_PROBLEM TO SOLVE_
Each entry below should be output exactly, apart from its images.

----

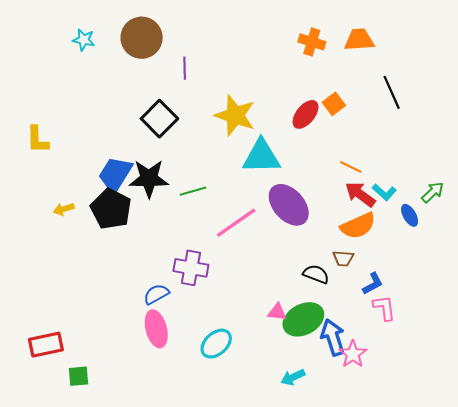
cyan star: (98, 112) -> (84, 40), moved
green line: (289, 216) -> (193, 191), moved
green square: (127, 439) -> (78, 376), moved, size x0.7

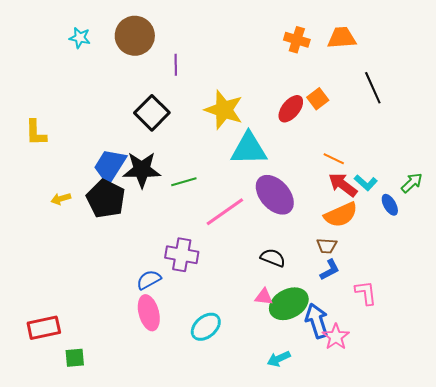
black semicircle: (316, 274) -> (273, 258), moved
blue L-shape: (373, 284) -> (330, 270), moved

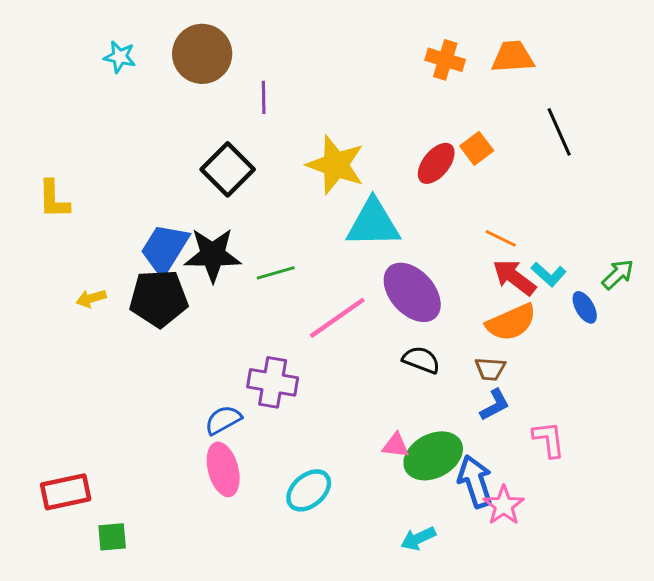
black pentagon: (106, 199) -> (159, 298), turned -30
black semicircle: (273, 258) -> (421, 360), moved

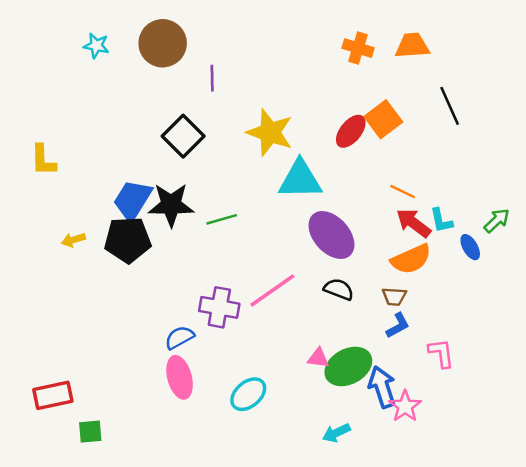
orange square: (477, 148) -> (383, 119), size x1.4
cyan L-shape: (549, 274) -> (441, 221), turned 36
pink line: (337, 318) -> (272, 290), moved

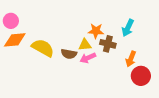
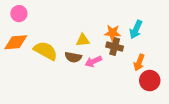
pink circle: (11, 21) -> (19, 14), moved
orange star: (96, 31) -> (113, 33), moved
yellow triangle: (85, 45) -> (83, 40), moved

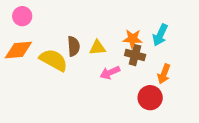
brown semicircle: (73, 57) -> (74, 46), moved, turned -105
red circle: (150, 81) -> (150, 98), moved

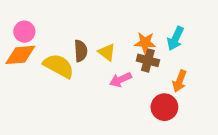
pink circle: (22, 16) -> (24, 32), moved
yellow triangle: (97, 48) -> (107, 52), turned 42

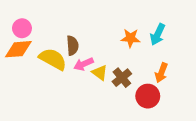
yellow triangle: (107, 52) -> (100, 73), moved
brown cross: (148, 60) -> (122, 78), moved, turned 36
pink arrow: (120, 80) -> (84, 64), moved

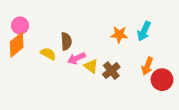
orange diamond: (18, 49) -> (17, 45), turned -35
yellow semicircle: (53, 59) -> (48, 54), size x0.6
red circle: (148, 96) -> (162, 80), moved

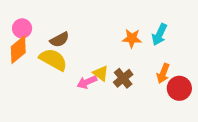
brown semicircle: (66, 41) -> (59, 40), moved, turned 66
yellow semicircle: (48, 54) -> (53, 60), size x1.6
pink arrow: (76, 58) -> (87, 82), moved

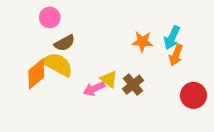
pink circle: (22, 28) -> (50, 17), moved
orange diamond: (18, 50) -> (36, 74), moved
orange arrow: (163, 73) -> (176, 55), moved

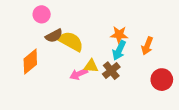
cyan arrow: (172, 38) -> (119, 50), moved
yellow semicircle: (58, 64) -> (71, 41), moved
yellow triangle: (109, 79) -> (91, 66), turned -32

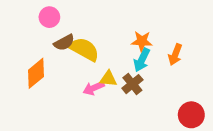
red circle: (162, 80) -> (191, 115), moved

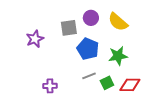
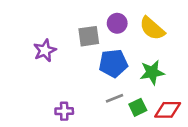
blue pentagon: (88, 49) -> (113, 63), turned -30

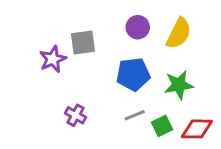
yellow semicircle: (152, 28) -> (179, 33), turned -104
gray square: (89, 36) -> (83, 42), moved
purple cross: (64, 111) -> (75, 115), moved, turned 30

----

_RESULT OF THE TASK_
cyan star: (98, 112) -> (84, 40), moved
green line: (289, 216) -> (193, 191), moved
green square: (127, 439) -> (78, 376), moved, size x0.7

black semicircle: (316, 274) -> (273, 258), moved
blue L-shape: (373, 284) -> (330, 270), moved

black pentagon: (106, 199) -> (159, 298), turned -30
black semicircle: (273, 258) -> (421, 360), moved

orange square: (477, 148) -> (383, 119), size x1.4
cyan L-shape: (549, 274) -> (441, 221), turned 36
pink line: (337, 318) -> (272, 290), moved

pink circle: (11, 21) -> (19, 14), moved
orange star: (96, 31) -> (113, 33), moved
yellow triangle: (85, 45) -> (83, 40), moved

brown semicircle: (73, 57) -> (74, 46), moved, turned -105
red circle: (150, 81) -> (150, 98), moved

pink circle: (22, 16) -> (24, 32), moved
yellow triangle: (97, 48) -> (107, 52), turned 42

yellow triangle: (107, 52) -> (100, 73), moved
brown cross: (148, 60) -> (122, 78), moved, turned 36
pink arrow: (120, 80) -> (84, 64), moved

orange diamond: (18, 49) -> (17, 45), turned -35
yellow semicircle: (53, 59) -> (48, 54), size x0.6
red circle: (148, 96) -> (162, 80), moved

brown semicircle: (66, 41) -> (59, 40), moved, turned 66
yellow semicircle: (48, 54) -> (53, 60), size x1.6
pink arrow: (76, 58) -> (87, 82), moved

pink circle: (22, 28) -> (50, 17), moved
orange diamond: (18, 50) -> (36, 74), moved
orange arrow: (163, 73) -> (176, 55), moved

cyan arrow: (172, 38) -> (119, 50), moved
yellow semicircle: (58, 64) -> (71, 41), moved
yellow triangle: (109, 79) -> (91, 66), turned -32

red circle: (162, 80) -> (191, 115), moved

blue pentagon: (88, 49) -> (113, 63), turned -30

yellow semicircle: (152, 28) -> (179, 33), turned -104
gray square: (89, 36) -> (83, 42), moved
purple cross: (64, 111) -> (75, 115), moved, turned 30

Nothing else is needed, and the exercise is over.